## What you will do
Take each line from the entries that holds "Fisch" and copy it out.

***

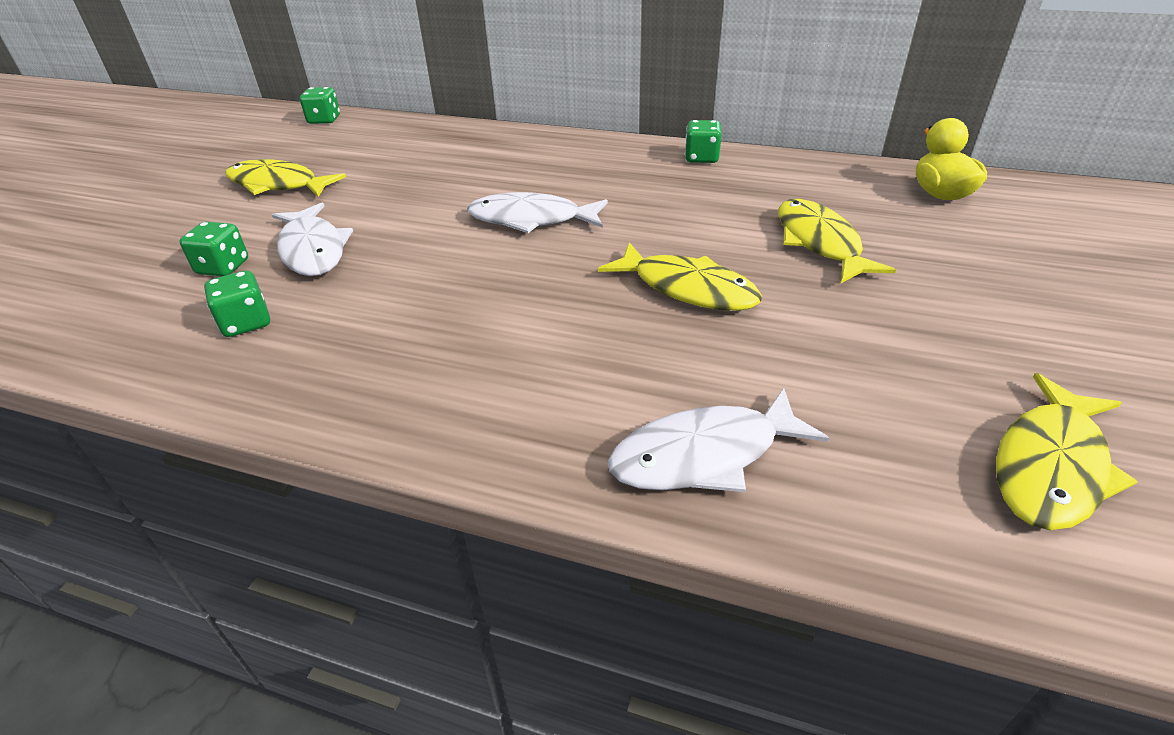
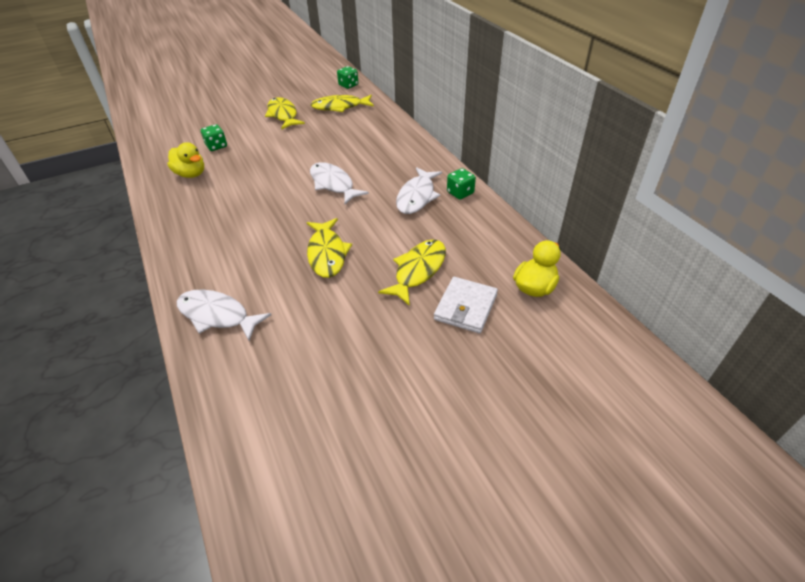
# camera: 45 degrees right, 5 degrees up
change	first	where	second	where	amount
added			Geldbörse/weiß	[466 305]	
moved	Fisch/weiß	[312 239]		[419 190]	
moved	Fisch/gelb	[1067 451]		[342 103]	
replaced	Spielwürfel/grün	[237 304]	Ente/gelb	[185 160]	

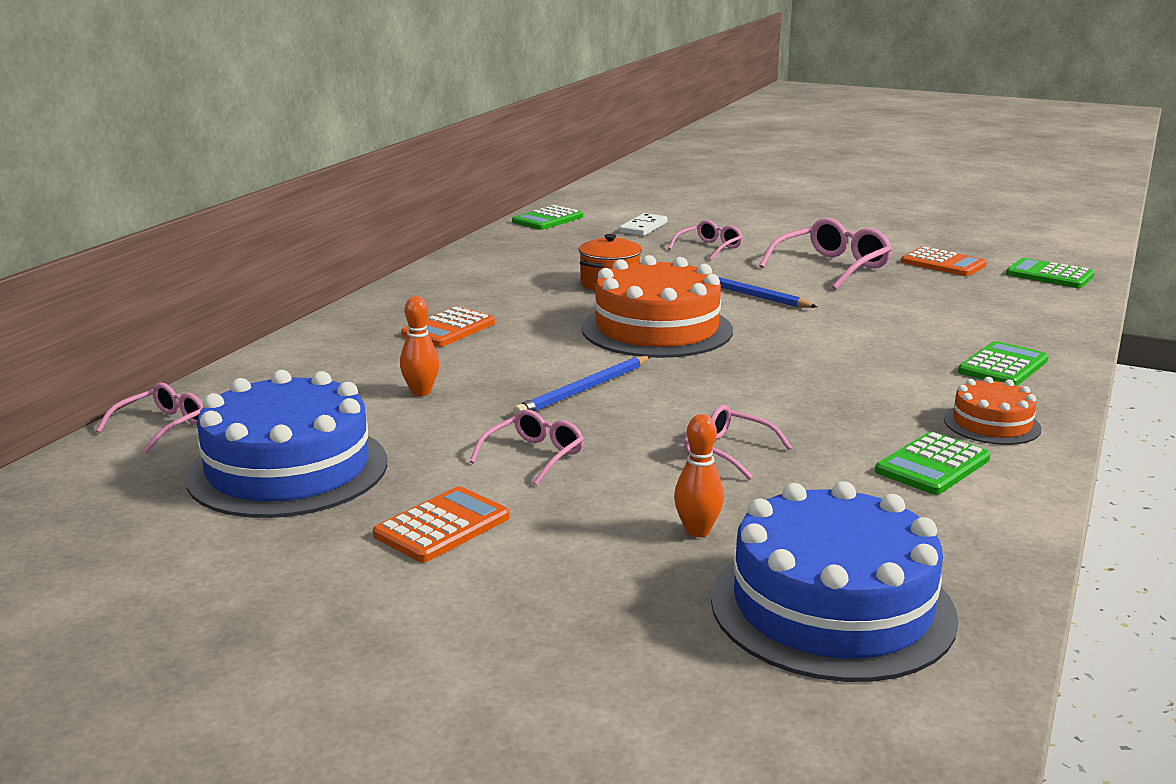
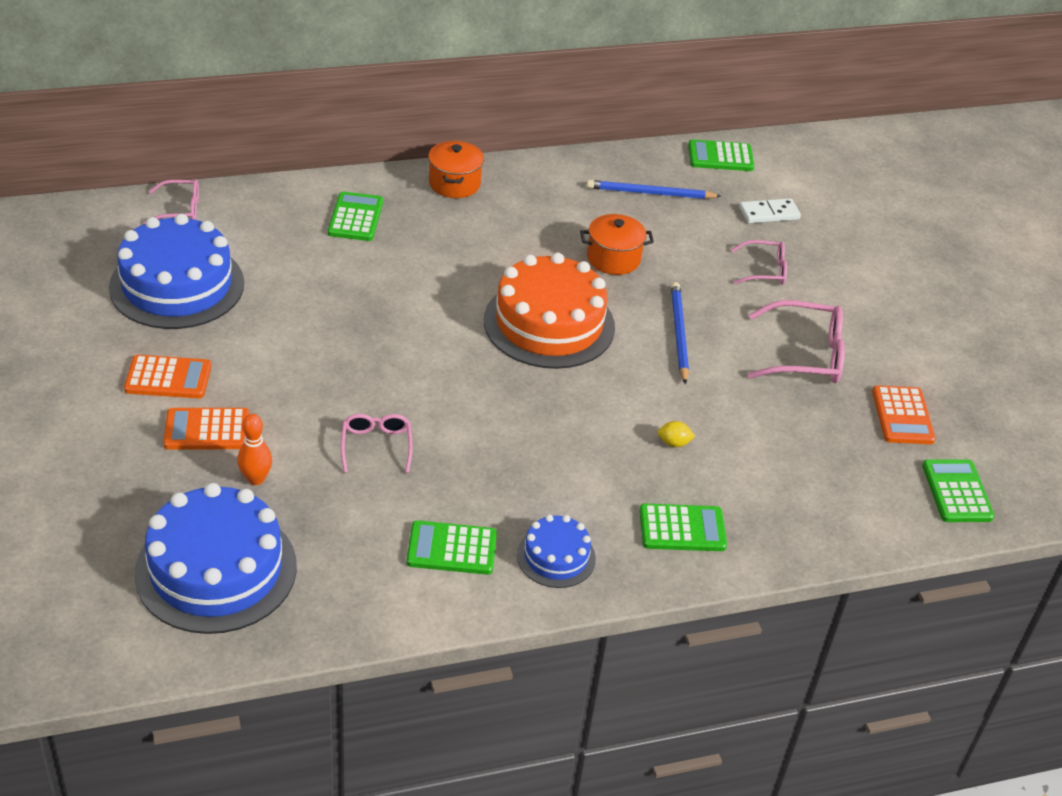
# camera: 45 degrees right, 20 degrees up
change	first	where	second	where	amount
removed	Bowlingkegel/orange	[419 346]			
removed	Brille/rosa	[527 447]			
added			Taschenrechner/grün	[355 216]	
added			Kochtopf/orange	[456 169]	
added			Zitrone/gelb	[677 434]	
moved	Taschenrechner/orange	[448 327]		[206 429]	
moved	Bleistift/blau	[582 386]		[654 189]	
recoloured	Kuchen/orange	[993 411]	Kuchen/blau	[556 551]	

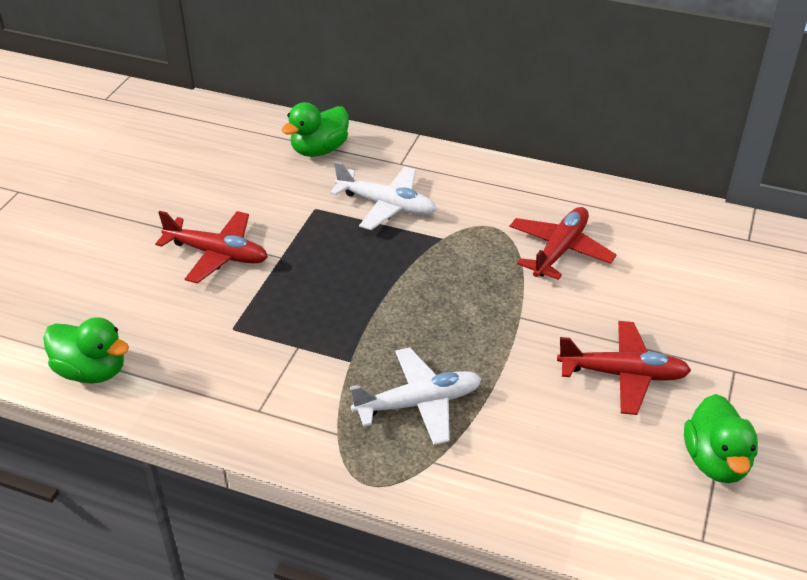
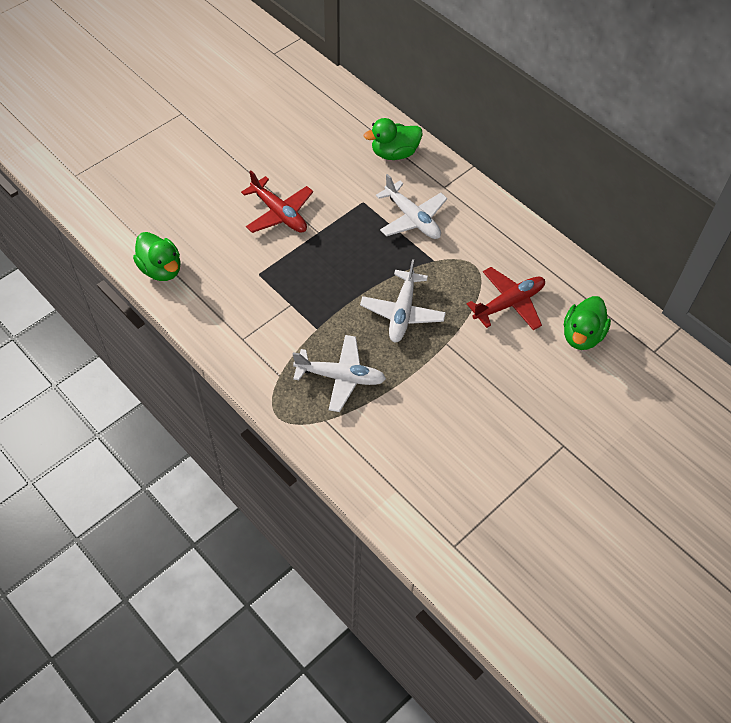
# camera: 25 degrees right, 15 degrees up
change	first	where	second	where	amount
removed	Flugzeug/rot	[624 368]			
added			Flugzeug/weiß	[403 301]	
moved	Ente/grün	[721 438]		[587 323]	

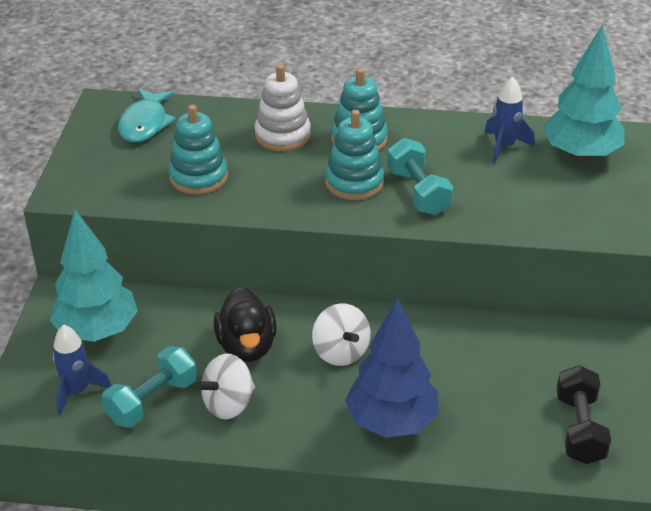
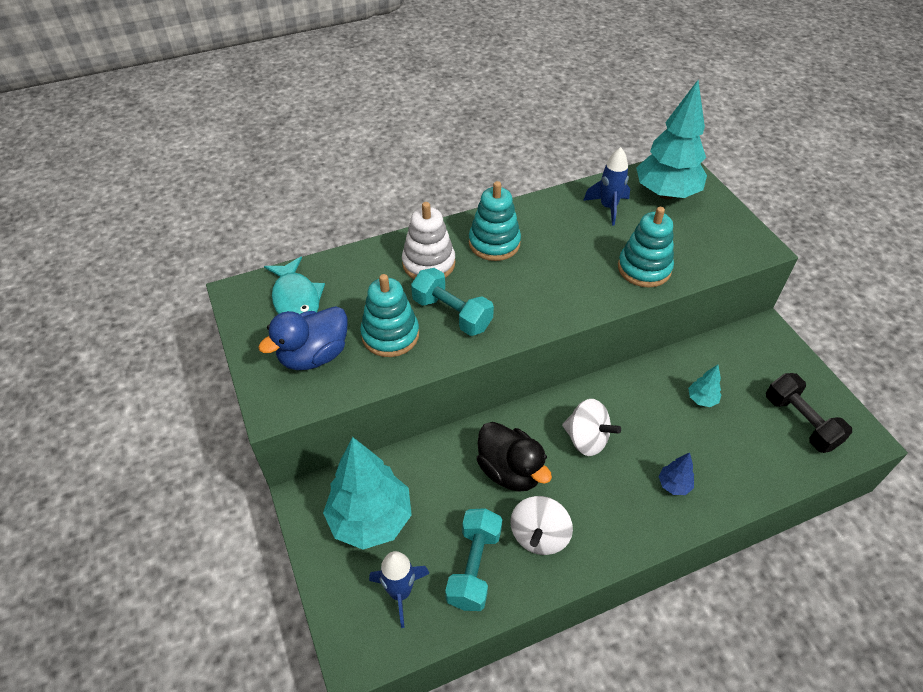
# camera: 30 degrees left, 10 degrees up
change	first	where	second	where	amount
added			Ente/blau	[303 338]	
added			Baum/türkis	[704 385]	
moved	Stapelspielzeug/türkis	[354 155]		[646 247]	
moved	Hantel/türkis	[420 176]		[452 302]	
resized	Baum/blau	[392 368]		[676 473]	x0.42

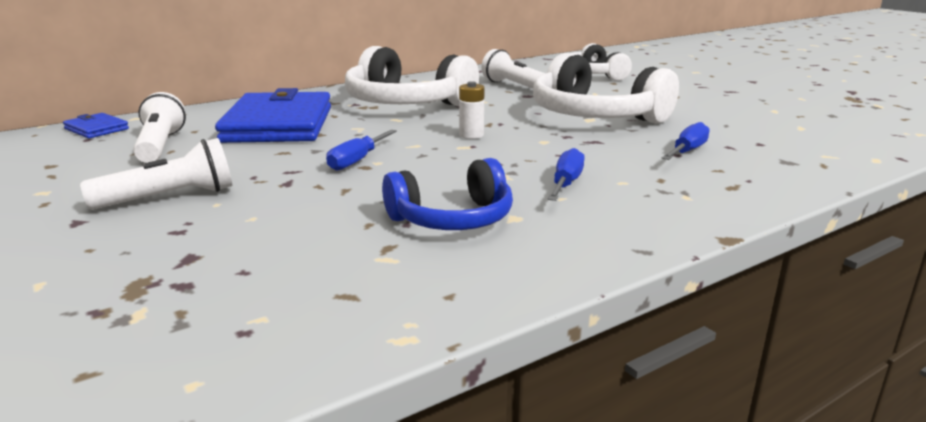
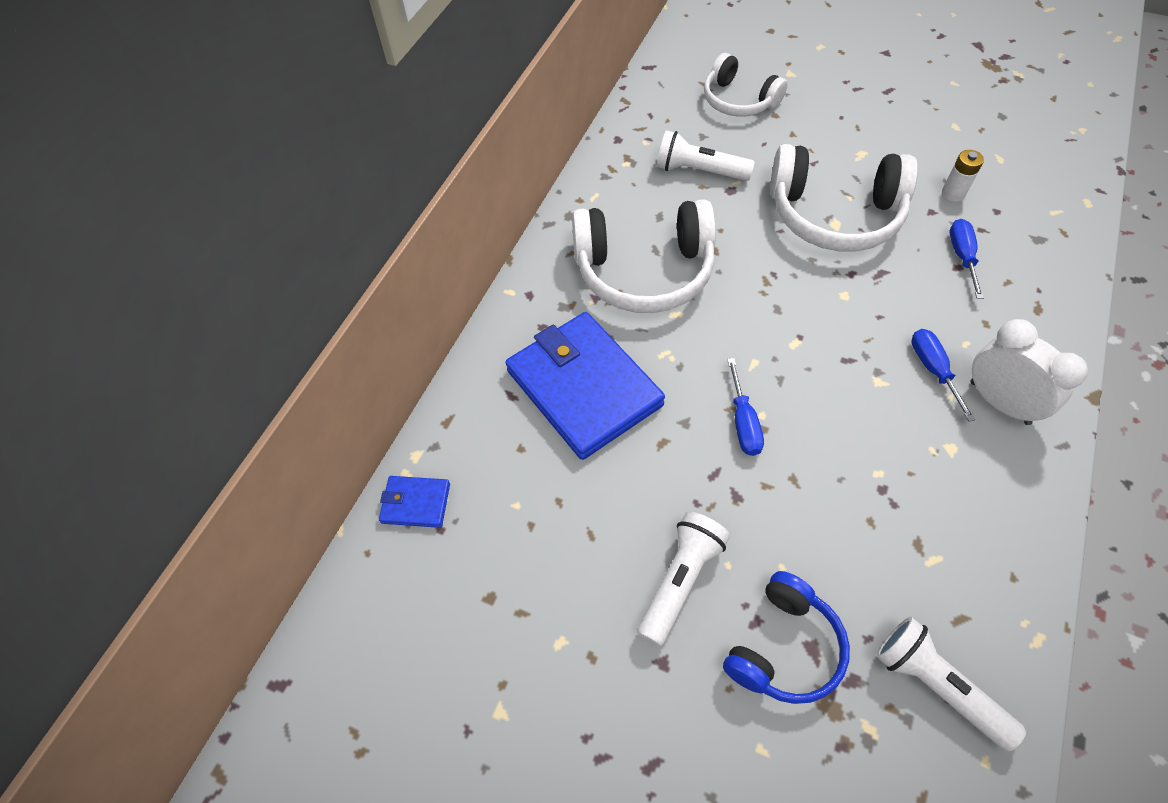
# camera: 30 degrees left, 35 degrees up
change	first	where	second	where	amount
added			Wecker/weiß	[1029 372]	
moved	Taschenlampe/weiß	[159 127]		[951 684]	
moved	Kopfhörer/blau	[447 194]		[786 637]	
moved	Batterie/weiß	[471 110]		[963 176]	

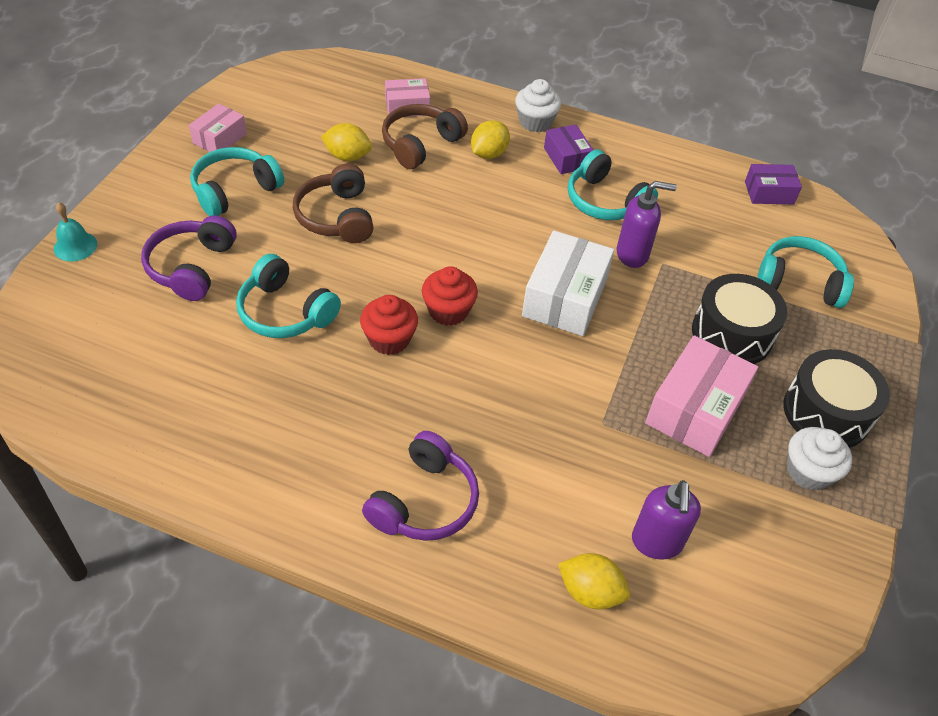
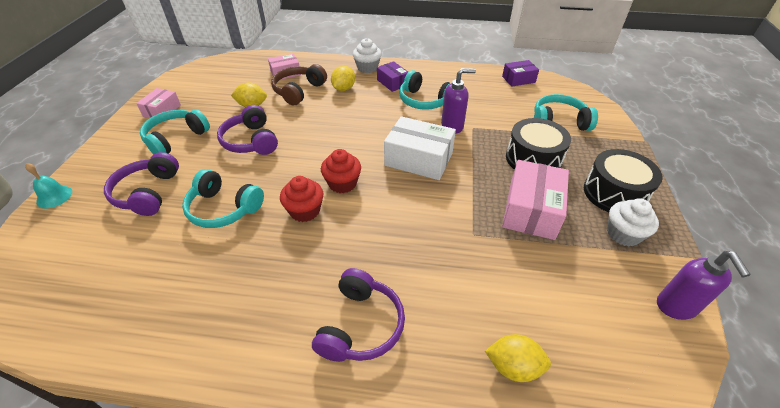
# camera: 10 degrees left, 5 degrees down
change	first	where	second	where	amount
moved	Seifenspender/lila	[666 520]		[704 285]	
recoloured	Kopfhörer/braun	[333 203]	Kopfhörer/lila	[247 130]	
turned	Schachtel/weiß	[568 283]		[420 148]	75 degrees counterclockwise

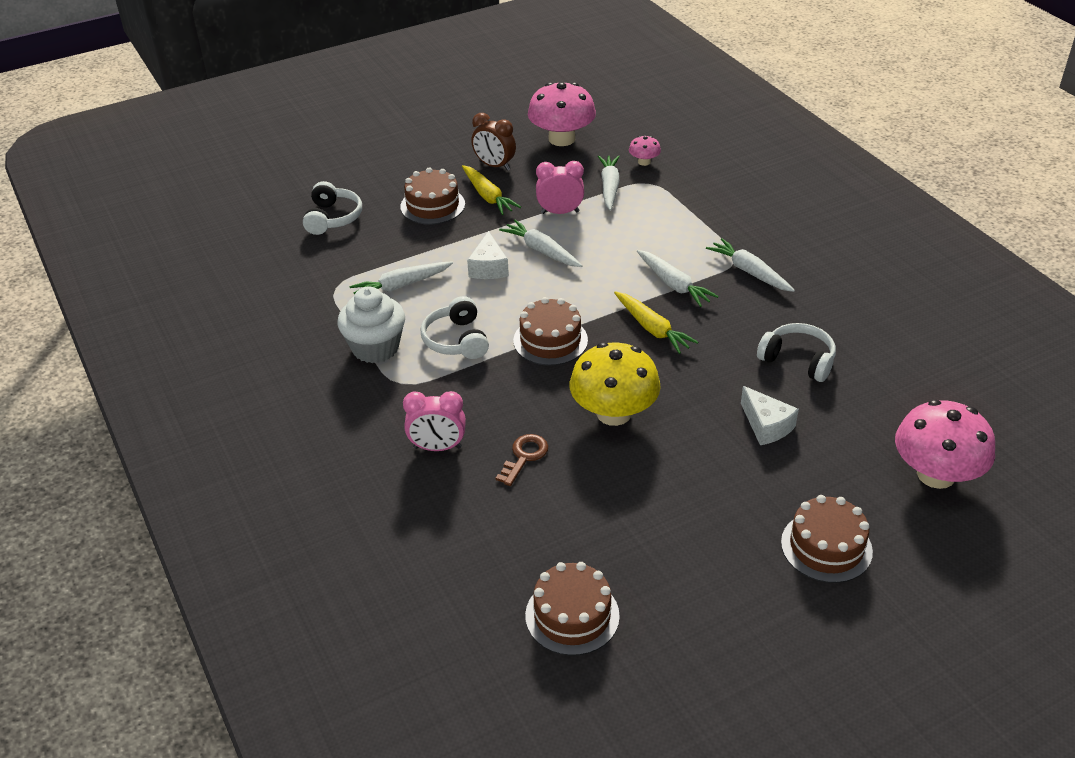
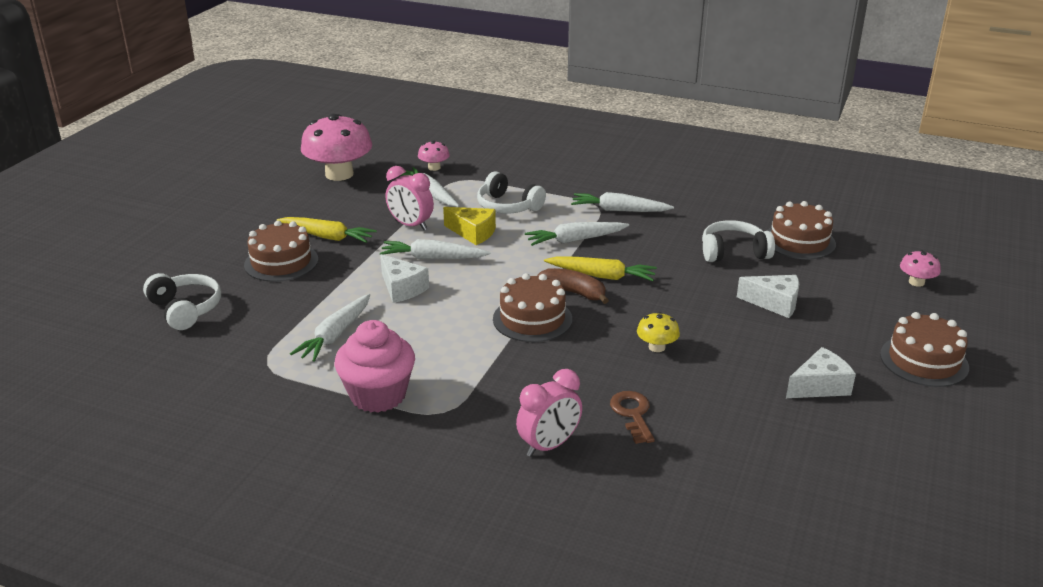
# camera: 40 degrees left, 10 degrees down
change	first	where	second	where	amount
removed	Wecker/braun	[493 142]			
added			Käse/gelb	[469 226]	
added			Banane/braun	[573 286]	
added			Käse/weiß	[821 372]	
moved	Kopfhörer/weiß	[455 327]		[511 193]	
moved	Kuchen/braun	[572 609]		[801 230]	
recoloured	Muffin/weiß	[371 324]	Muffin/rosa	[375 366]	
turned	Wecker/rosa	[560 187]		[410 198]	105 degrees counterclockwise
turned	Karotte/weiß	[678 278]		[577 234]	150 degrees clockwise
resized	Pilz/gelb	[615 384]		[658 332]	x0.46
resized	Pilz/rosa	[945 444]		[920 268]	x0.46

***

## Task answer
moved	Fisch/weiß	[312 239]		[419 190]	
moved	Fisch/gelb	[1067 451]		[342 103]	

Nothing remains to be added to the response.